Prompt:
Reproduce verbatim all of the data given below, but do not carry over the images.

Collected data:
Content starts

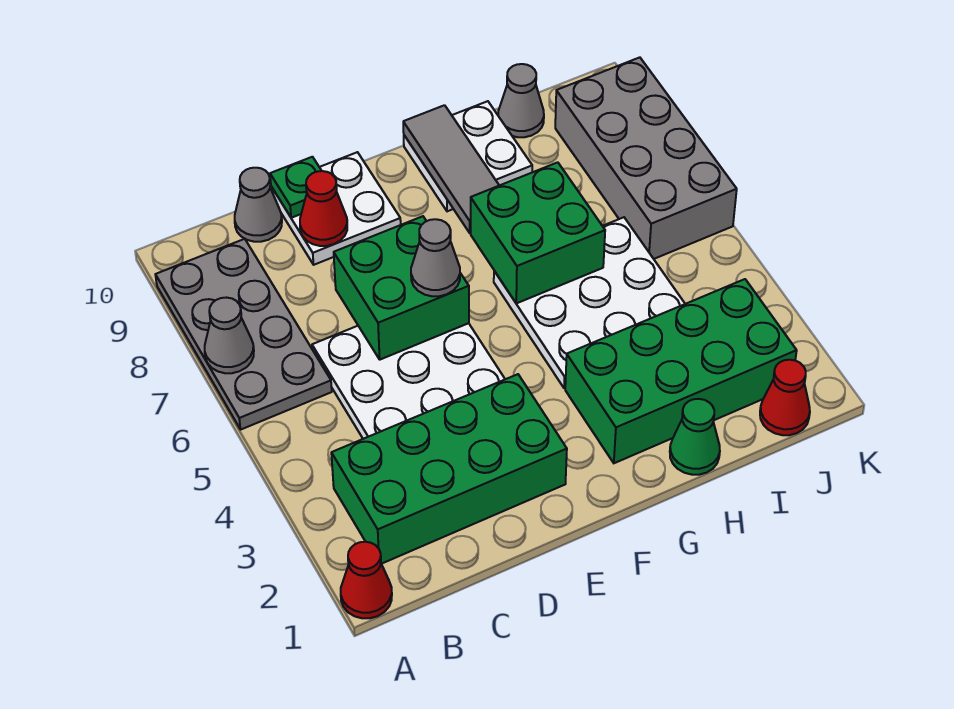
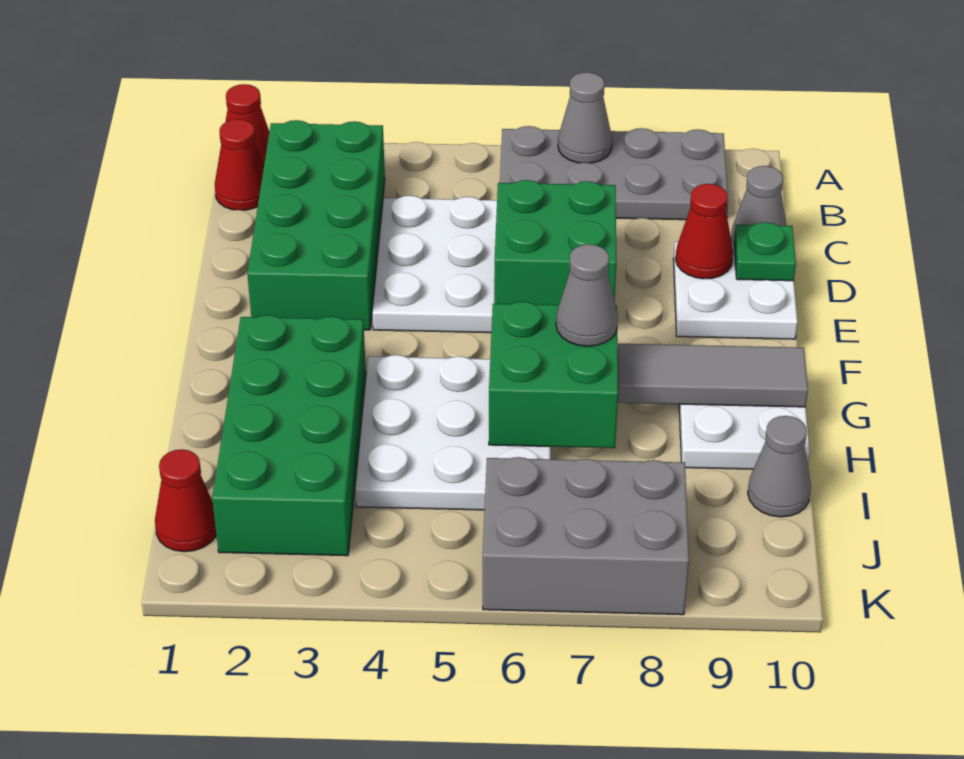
none -> red cone B1 level 1
grey cone E6 level 3 -> grey cone G7 level 3
green cone H1 level 1 -> none
grey brick J6:K9 level 1 -> grey brick J6:K8 level 1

Content ends

Written answer:
none -> red cone B1 level 1
grey cone E6 level 3 -> grey cone G7 level 3
green cone H1 level 1 -> none
grey brick J6:K9 level 1 -> grey brick J6:K8 level 1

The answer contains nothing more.